§ **The input**:
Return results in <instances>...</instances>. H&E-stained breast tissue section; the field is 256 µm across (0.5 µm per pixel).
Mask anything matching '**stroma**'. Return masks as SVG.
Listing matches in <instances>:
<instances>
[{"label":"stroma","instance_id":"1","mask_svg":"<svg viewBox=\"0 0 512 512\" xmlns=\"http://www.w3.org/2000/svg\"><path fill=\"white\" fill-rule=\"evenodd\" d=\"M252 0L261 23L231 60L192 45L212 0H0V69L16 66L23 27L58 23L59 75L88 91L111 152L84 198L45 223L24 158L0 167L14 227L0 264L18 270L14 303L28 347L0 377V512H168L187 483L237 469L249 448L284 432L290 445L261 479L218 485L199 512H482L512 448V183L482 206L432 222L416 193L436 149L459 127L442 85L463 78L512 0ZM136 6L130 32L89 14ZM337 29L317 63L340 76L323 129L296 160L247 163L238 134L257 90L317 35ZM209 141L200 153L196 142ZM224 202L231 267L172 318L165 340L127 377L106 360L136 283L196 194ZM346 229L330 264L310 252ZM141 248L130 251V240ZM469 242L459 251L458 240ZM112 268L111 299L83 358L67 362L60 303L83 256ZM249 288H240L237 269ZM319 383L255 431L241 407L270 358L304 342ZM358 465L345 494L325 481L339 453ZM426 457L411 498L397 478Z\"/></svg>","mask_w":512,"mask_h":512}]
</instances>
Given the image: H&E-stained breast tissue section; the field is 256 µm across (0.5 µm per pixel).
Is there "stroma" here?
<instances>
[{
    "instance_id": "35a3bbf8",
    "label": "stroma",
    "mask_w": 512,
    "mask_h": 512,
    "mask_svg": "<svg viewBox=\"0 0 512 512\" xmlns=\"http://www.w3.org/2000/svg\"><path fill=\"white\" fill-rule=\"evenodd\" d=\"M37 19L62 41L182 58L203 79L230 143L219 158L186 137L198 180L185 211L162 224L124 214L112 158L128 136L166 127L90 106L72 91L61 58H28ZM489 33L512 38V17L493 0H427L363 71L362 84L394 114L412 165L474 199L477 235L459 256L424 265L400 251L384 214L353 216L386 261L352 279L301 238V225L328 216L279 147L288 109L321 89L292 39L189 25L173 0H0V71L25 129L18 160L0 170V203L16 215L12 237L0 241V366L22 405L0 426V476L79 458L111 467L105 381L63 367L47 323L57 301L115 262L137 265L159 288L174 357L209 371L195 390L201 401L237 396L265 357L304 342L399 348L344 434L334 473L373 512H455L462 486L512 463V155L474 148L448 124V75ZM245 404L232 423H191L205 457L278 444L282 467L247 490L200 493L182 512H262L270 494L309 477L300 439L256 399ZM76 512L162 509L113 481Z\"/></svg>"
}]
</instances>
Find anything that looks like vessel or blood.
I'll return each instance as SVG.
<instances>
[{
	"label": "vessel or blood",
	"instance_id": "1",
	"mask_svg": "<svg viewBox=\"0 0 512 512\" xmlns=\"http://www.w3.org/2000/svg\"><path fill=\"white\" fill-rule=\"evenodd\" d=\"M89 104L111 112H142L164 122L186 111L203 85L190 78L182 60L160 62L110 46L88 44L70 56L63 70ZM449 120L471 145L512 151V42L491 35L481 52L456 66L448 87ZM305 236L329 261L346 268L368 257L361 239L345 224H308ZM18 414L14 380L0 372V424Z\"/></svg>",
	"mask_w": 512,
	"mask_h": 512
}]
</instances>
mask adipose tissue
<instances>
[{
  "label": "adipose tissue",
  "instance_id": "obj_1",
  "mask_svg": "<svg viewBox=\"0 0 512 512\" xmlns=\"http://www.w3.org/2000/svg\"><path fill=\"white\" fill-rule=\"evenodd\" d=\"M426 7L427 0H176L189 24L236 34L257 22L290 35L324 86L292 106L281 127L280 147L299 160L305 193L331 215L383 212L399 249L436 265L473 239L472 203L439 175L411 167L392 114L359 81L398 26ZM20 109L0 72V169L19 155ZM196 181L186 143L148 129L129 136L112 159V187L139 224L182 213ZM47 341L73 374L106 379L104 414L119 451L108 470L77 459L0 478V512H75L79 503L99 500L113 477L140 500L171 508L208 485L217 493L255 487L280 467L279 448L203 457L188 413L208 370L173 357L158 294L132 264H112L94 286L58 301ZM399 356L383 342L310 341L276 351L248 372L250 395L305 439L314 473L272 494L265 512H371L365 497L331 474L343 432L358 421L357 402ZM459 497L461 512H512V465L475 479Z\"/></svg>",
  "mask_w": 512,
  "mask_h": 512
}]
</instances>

§ **Aim**:
Write the data back out verbatim.

§ **Expected output**:
Return results in <instances>...</instances>. H&E-stained breast tissue section; the field is 256 µm across (0.5 µm per pixel).
Mask anything matching '**stroma**'. Return masks as SVG.
Listing matches in <instances>:
<instances>
[{"label":"stroma","instance_id":"1","mask_svg":"<svg viewBox=\"0 0 512 512\" xmlns=\"http://www.w3.org/2000/svg\"><path fill=\"white\" fill-rule=\"evenodd\" d=\"M252 0L261 23L231 60L192 45L212 0H0V69L16 66L23 27L58 23L59 75L88 91L111 152L84 198L45 223L24 158L0 167L14 227L0 264L18 270L14 303L28 347L0 377V512H168L187 483L237 469L249 448L284 432L290 445L261 479L218 485L199 512H482L512 448V183L482 206L432 222L416 193L436 149L459 127L442 85L463 78L512 0ZM136 6L130 32L89 14ZM337 29L317 63L340 76L323 129L296 160L247 163L238 134L257 90L317 35ZM209 141L200 153L196 142ZM224 202L231 267L172 318L165 340L127 377L106 360L136 283L196 194ZM346 229L330 264L310 252ZM141 248L130 251V240ZM469 242L459 251L458 240ZM112 268L111 299L83 358L67 362L60 303L83 256ZM249 288H240L237 269ZM319 383L255 431L241 407L270 358L304 342ZM358 465L345 494L325 481L339 453ZM426 457L411 498L397 478Z\"/></svg>","mask_w":512,"mask_h":512}]
</instances>
Given the image: H&E-stained breast tissue section; the field is 256 µm across (0.5 µm per pixel).
Is there "stroma" here?
<instances>
[{
    "instance_id": "35a3bbf8",
    "label": "stroma",
    "mask_w": 512,
    "mask_h": 512,
    "mask_svg": "<svg viewBox=\"0 0 512 512\" xmlns=\"http://www.w3.org/2000/svg\"><path fill=\"white\" fill-rule=\"evenodd\" d=\"M37 19L62 41L182 58L203 79L230 143L219 158L186 137L198 180L185 211L162 224L124 214L112 158L128 136L166 127L90 106L72 91L61 58H28ZM489 33L512 38V17L493 0H427L363 71L362 84L394 114L412 165L474 199L477 235L459 256L424 265L400 251L384 214L353 216L386 261L352 279L301 238V225L328 216L279 147L288 109L321 89L292 39L189 25L173 0H0V71L25 129L18 160L0 170V203L16 215L12 237L0 241V366L22 405L0 426V476L79 458L111 467L105 381L63 367L47 323L57 301L115 262L137 265L159 288L174 357L209 371L195 390L201 401L237 396L265 357L304 342L399 348L344 434L334 473L373 512H455L462 486L512 463V155L474 148L448 124V75ZM245 404L232 423H191L205 457L278 444L282 467L247 490L200 493L182 512H262L270 494L309 477L300 439L256 399ZM76 512L162 509L113 481Z\"/></svg>"
}]
</instances>
Find anything that looks like vessel or blood.
I'll return each instance as SVG.
<instances>
[{
	"label": "vessel or blood",
	"instance_id": "1",
	"mask_svg": "<svg viewBox=\"0 0 512 512\" xmlns=\"http://www.w3.org/2000/svg\"><path fill=\"white\" fill-rule=\"evenodd\" d=\"M89 104L111 112H142L164 122L186 111L203 85L190 78L182 60L160 62L110 46L88 44L70 56L63 70ZM449 120L471 145L512 151V42L491 35L481 52L456 66L448 87ZM305 236L329 261L346 268L368 257L361 239L345 224H308ZM18 414L14 380L0 372V424Z\"/></svg>",
	"mask_w": 512,
	"mask_h": 512
}]
</instances>
mask adipose tissue
<instances>
[{
  "label": "adipose tissue",
  "instance_id": "obj_1",
  "mask_svg": "<svg viewBox=\"0 0 512 512\" xmlns=\"http://www.w3.org/2000/svg\"><path fill=\"white\" fill-rule=\"evenodd\" d=\"M426 7L427 0H176L189 24L236 34L257 22L290 35L324 86L292 106L281 127L280 147L299 160L305 193L331 215L383 212L399 249L436 265L473 239L472 203L439 175L411 167L392 114L359 81L398 26ZM20 109L0 72V169L19 155ZM196 181L186 143L148 129L129 136L112 159V187L139 224L182 213ZM47 341L73 374L106 379L104 414L119 451L108 470L77 459L0 478V512H75L79 503L99 500L113 477L140 500L171 508L208 485L217 493L255 487L280 467L279 448L203 457L188 413L208 370L173 357L158 294L132 264H112L94 286L58 301ZM399 356L383 342L310 341L276 351L248 372L250 395L305 439L314 473L272 494L265 512H371L365 497L331 474L343 432L358 421L357 402ZM459 497L461 512H512V465L475 479Z\"/></svg>",
  "mask_w": 512,
  "mask_h": 512
}]
</instances>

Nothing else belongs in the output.